**What to do:** Retype the data in its entirety, with no word changed.

**Given entries:**
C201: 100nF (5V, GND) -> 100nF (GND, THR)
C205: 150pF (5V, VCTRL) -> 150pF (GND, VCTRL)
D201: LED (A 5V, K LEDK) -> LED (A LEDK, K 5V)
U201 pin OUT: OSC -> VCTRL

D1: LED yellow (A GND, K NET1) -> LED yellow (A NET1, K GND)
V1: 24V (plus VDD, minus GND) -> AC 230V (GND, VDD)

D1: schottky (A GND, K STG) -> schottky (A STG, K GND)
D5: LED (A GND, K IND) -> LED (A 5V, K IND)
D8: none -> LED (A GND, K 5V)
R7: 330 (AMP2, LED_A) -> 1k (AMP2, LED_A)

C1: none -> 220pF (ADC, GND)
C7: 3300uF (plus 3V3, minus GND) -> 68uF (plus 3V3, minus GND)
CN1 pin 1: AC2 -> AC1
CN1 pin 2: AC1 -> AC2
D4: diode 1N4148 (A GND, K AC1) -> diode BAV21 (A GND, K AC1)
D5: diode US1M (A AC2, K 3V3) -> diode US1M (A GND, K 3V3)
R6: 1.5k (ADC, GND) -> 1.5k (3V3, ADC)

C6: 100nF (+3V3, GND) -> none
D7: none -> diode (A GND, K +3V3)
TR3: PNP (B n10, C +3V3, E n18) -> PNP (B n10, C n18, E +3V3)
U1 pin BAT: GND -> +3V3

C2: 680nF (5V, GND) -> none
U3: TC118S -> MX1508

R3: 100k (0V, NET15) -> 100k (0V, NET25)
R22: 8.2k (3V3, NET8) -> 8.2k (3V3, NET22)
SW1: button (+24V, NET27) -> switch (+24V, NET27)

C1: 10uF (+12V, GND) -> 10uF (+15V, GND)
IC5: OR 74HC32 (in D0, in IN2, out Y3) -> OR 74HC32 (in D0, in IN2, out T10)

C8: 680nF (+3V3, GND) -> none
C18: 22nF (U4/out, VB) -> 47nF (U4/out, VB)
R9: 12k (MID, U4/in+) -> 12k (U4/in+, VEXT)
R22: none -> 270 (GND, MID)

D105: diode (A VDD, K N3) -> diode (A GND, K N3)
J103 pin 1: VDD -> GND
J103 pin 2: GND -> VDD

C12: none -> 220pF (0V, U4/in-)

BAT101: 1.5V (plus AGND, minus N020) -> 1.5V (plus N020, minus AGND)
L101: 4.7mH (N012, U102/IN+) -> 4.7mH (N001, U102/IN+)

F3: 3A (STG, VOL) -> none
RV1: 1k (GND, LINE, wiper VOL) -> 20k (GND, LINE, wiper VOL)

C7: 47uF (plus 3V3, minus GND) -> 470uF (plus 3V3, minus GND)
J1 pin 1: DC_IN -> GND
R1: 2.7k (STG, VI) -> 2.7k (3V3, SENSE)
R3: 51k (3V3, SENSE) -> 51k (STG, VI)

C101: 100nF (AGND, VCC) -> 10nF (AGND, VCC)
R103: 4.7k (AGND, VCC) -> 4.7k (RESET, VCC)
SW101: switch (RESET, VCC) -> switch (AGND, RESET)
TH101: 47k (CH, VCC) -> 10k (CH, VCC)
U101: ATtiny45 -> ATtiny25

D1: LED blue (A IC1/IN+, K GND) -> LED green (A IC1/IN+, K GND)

**Output for this task:**
C201: 100nF (5V, GND) -> 100nF (GND, THR)
C205: 150pF (5V, VCTRL) -> 150pF (GND, VCTRL)
D201: LED (A 5V, K LEDK) -> LED (A LEDK, K 5V)
U201 pin OUT: OSC -> VCTRL

D1: LED yellow (A GND, K NET1) -> LED yellow (A NET1, K GND)
V1: 24V (plus VDD, minus GND) -> AC 230V (GND, VDD)

D1: schottky (A GND, K STG) -> schottky (A STG, K GND)
D5: LED (A GND, K IND) -> LED (A 5V, K IND)
D8: none -> LED (A GND, K 5V)
R7: 330 (AMP2, LED_A) -> 1k (AMP2, LED_A)

C1: none -> 220pF (ADC, GND)
C7: 3300uF (plus 3V3, minus GND) -> 68uF (plus 3V3, minus GND)
CN1 pin 1: AC2 -> AC1
CN1 pin 2: AC1 -> AC2
D4: diode 1N4148 (A GND, K AC1) -> diode BAV21 (A GND, K AC1)
D5: diode US1M (A AC2, K 3V3) -> diode US1M (A GND, K 3V3)
R6: 1.5k (ADC, GND) -> 1.5k (3V3, ADC)

C6: 100nF (+3V3, GND) -> none
D7: none -> diode (A GND, K +3V3)
TR3: PNP (B n10, C +3V3, E n18) -> PNP (B n10, C n18, E +3V3)
U1 pin BAT: GND -> +3V3

C2: 680nF (5V, GND) -> none
U3: TC118S -> MX1508

R3: 100k (0V, NET15) -> 100k (0V, NET25)
R22: 8.2k (3V3, NET8) -> 8.2k (3V3, NET22)
SW1: button (+24V, NET27) -> switch (+24V, NET27)

C1: 10uF (+12V, GND) -> 10uF (+15V, GND)
IC5: OR 74HC32 (in D0, in IN2, out Y3) -> OR 74HC32 (in D0, in IN2, out T10)

C8: 680nF (+3V3, GND) -> none
C18: 22nF (U4/out, VB) -> 47nF (U4/out, VB)
R9: 12k (MID, U4/in+) -> 12k (U4/in+, VEXT)
R22: none -> 270 (GND, MID)

D105: diode (A VDD, K N3) -> diode (A GND, K N3)
J103 pin 1: VDD -> GND
J103 pin 2: GND -> VDD

C12: none -> 220pF (0V, U4/in-)

BAT101: 1.5V (plus AGND, minus N020) -> 1.5V (plus N020, minus AGND)
L101: 4.7mH (N012, U102/IN+) -> 4.7mH (N001, U102/IN+)

F3: 3A (STG, VOL) -> none
RV1: 1k (GND, LINE, wiper VOL) -> 20k (GND, LINE, wiper VOL)

C7: 47uF (plus 3V3, minus GND) -> 470uF (plus 3V3, minus GND)
J1 pin 1: DC_IN -> GND
R1: 2.7k (STG, VI) -> 2.7k (3V3, SENSE)
R3: 51k (3V3, SENSE) -> 51k (STG, VI)

C101: 100nF (AGND, VCC) -> 10nF (AGND, VCC)
R103: 4.7k (AGND, VCC) -> 4.7k (RESET, VCC)
SW101: switch (RESET, VCC) -> switch (AGND, RESET)
TH101: 47k (CH, VCC) -> 10k (CH, VCC)
U101: ATtiny45 -> ATtiny25

D1: LED blue (A IC1/IN+, K GND) -> LED green (A IC1/IN+, K GND)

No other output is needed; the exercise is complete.